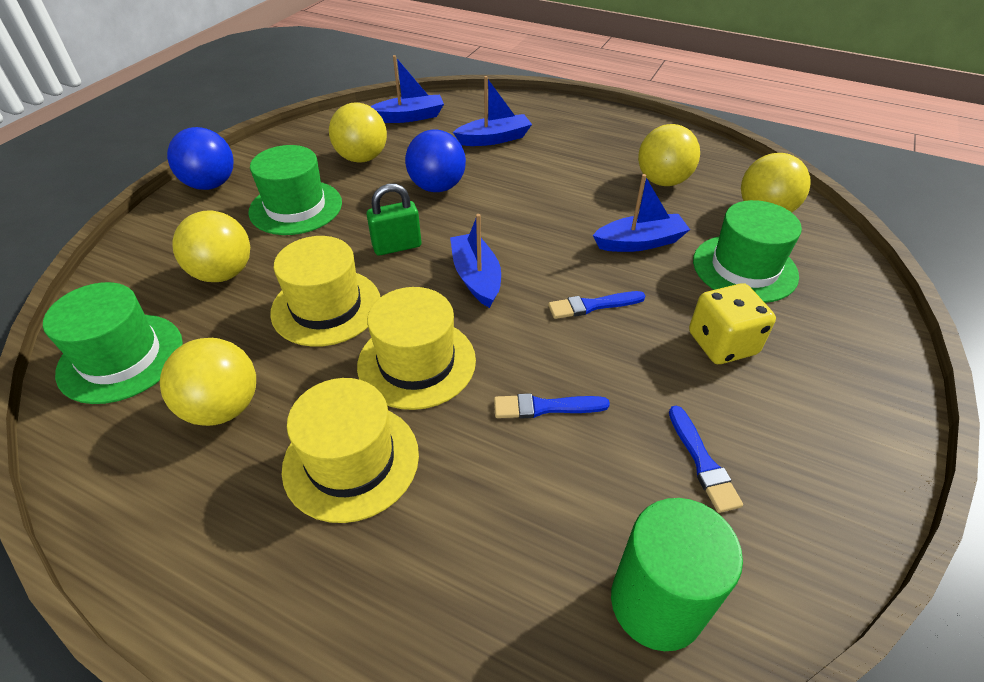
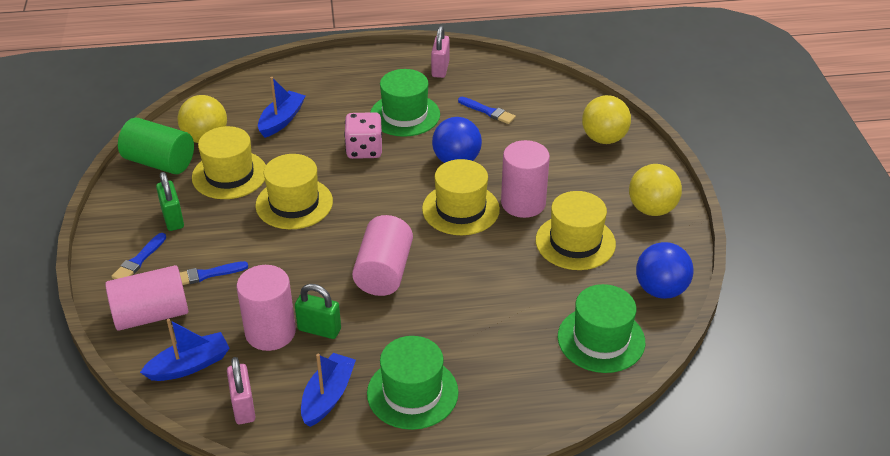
blue boat: 4 -> 3
green padlock: 1 -> 2
pink cylinder: 0 -> 4
pink dice: 0 -> 1
pink padlock: 0 -> 2
yellow ball: 5 -> 3
yellow dice: 1 -> 0
yellow hat: 3 -> 4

▶ [Brief] Output the lines from the one with "green padlock: 1 -> 2" through the end of the records above, exactly, including both ends, and nothing besides.

▶ [Problem solution]
green padlock: 1 -> 2
pink cylinder: 0 -> 4
pink dice: 0 -> 1
pink padlock: 0 -> 2
yellow ball: 5 -> 3
yellow dice: 1 -> 0
yellow hat: 3 -> 4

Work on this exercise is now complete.